» EXERCISE AIM
Would you reproduce every record exactly, leaving out the pictures?

» RECORDS SHOWN
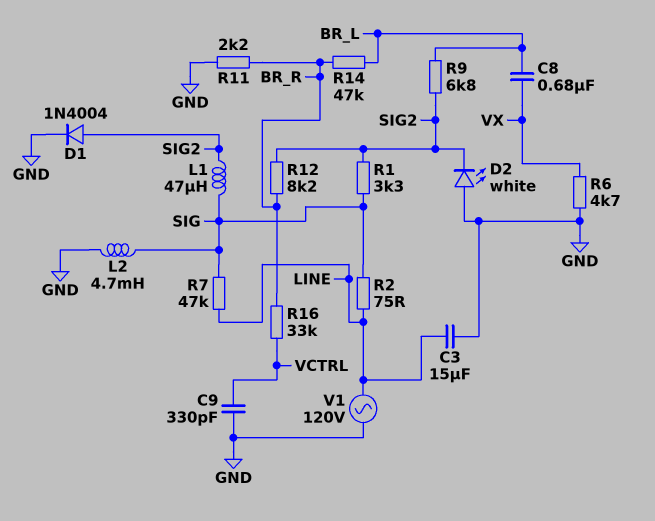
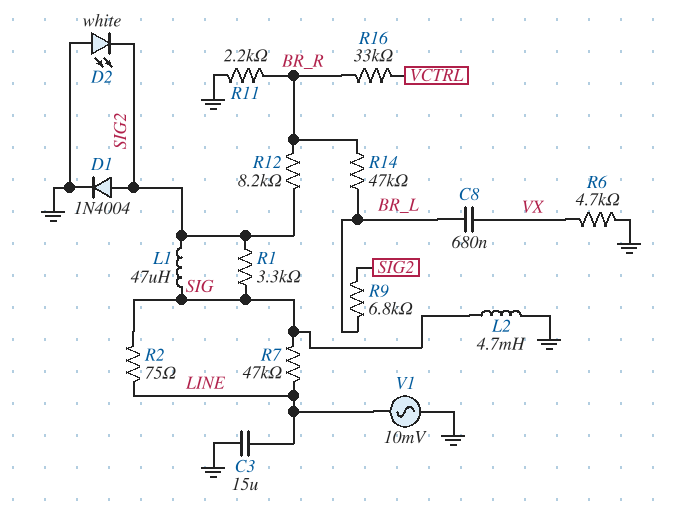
C9: 330pF (GND, VCTRL) -> none
V1: AC 120V (GND, LINE) -> AC 10mV (GND, LINE)

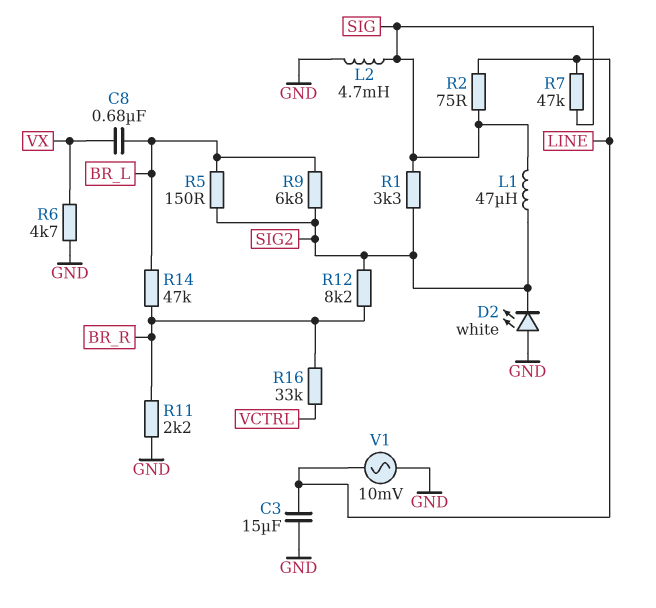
D1: diode 1N4004 (A SIG2, K GND) -> none
R5: none -> 150 (BR_L, SIG2)

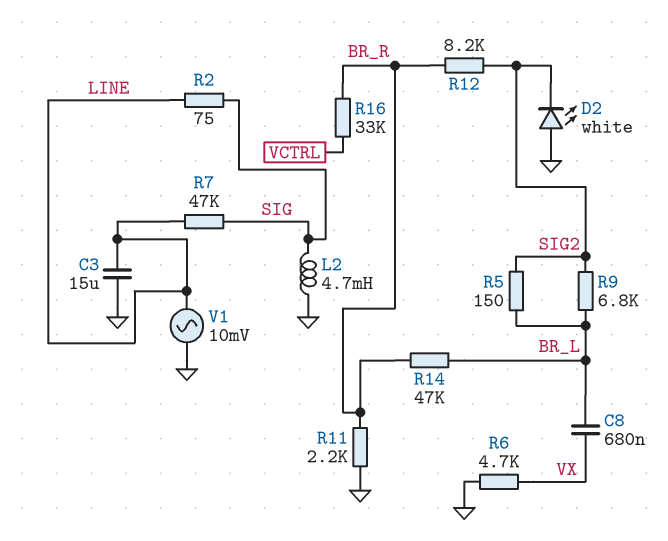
L1: 47uH (SIG, SIG2) -> none
R1: 3.3k (SIG, SIG2) -> none

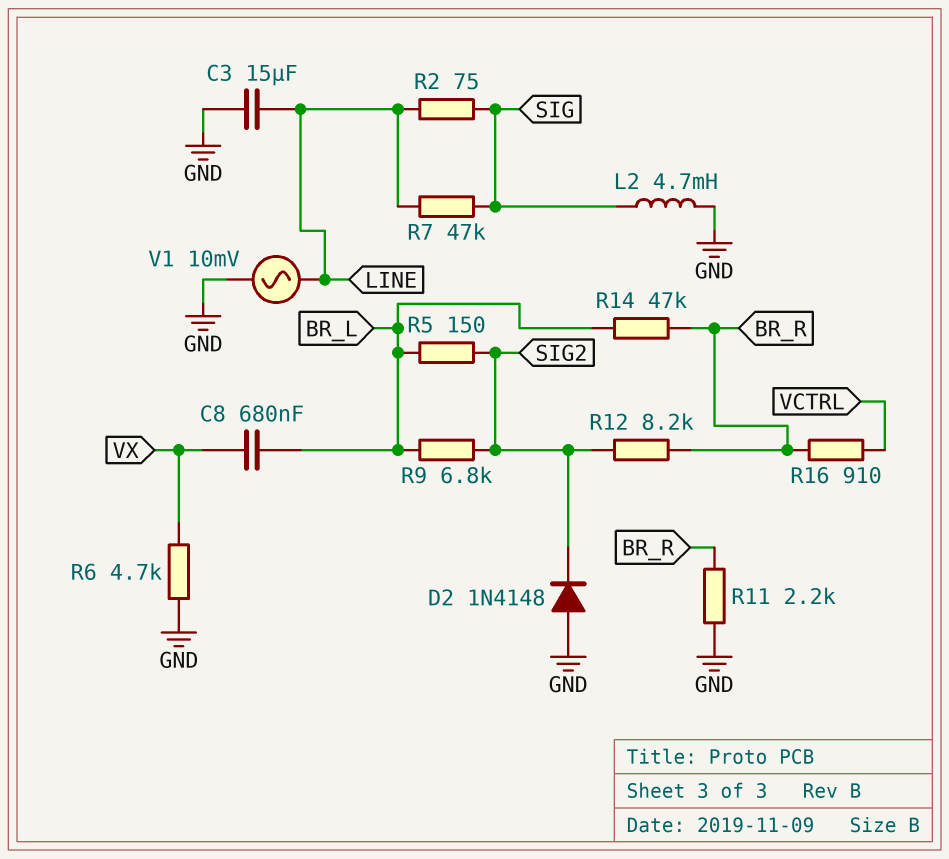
D2: LED white (A GND, K SIG2) -> diode 1N4148 (A GND, K SIG2)
R16: 33k (BR_R, VCTRL) -> 910 (BR_R, VCTRL)

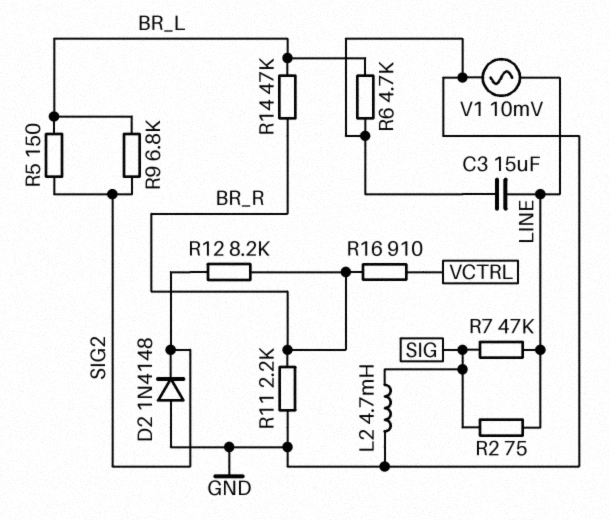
C8: 680nF (BR_L, VX) -> none
R6: 4.7k (GND, VX) -> 4.7k (BR_L, GND)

» OUTPUT FOR THIS TASK
C9: 330pF (GND, VCTRL) -> none
V1: AC 120V (GND, LINE) -> AC 10mV (GND, LINE)

D1: diode 1N4004 (A SIG2, K GND) -> none
R5: none -> 150 (BR_L, SIG2)

L1: 47uH (SIG, SIG2) -> none
R1: 3.3k (SIG, SIG2) -> none

D2: LED white (A GND, K SIG2) -> diode 1N4148 (A GND, K SIG2)
R16: 33k (BR_R, VCTRL) -> 910 (BR_R, VCTRL)

C8: 680nF (BR_L, VX) -> none
R6: 4.7k (GND, VX) -> 4.7k (BR_L, GND)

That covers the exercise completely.